* What the task asks *
In the records below, find the line with "green traffic cone: 2 -> 4" and the line with "yellow boat: 5 -> 3"; return exactly those lines and every line between them.

-.-.-

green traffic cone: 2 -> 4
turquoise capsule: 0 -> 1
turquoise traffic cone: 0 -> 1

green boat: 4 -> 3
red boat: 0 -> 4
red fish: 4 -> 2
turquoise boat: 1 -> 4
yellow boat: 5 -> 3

-.-.-

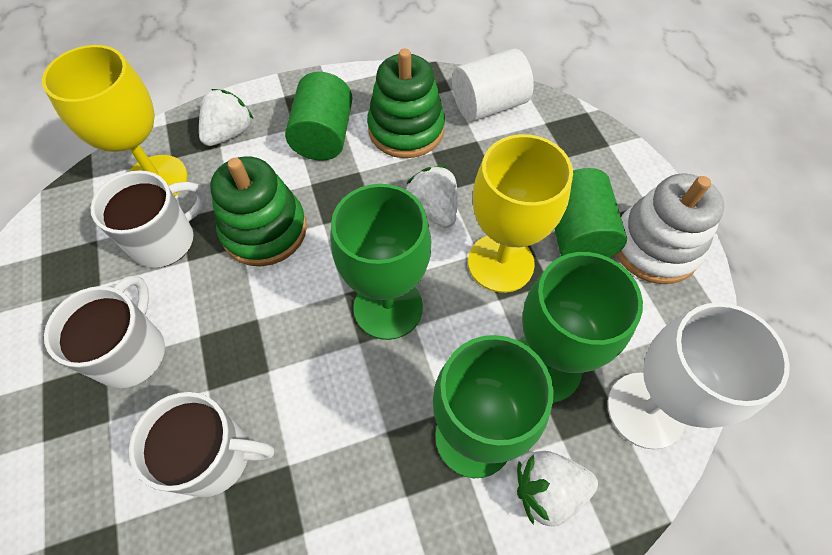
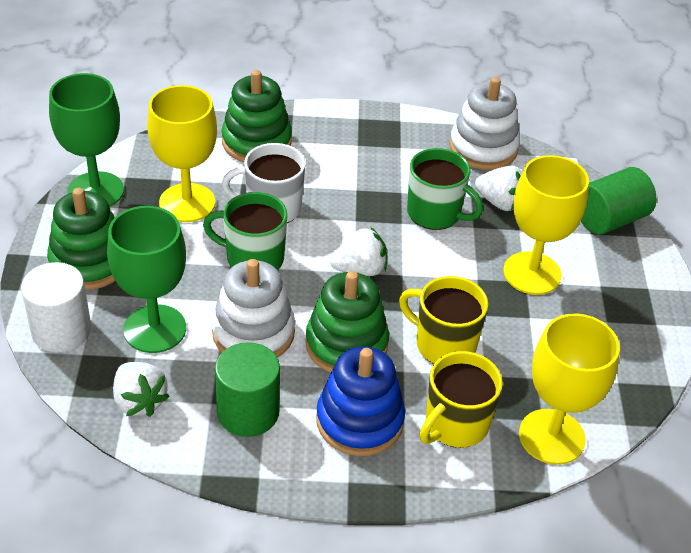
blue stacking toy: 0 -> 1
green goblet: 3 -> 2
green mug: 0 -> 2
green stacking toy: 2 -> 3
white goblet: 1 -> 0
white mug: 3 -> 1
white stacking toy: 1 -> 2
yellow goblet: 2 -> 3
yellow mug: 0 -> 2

-.-.-

* Response area *
green traffic cone: 2 -> 4
turquoise capsule: 0 -> 1
turquoise traffic cone: 0 -> 1

green boat: 4 -> 3
red boat: 0 -> 4
red fish: 4 -> 2
turquoise boat: 1 -> 4
yellow boat: 5 -> 3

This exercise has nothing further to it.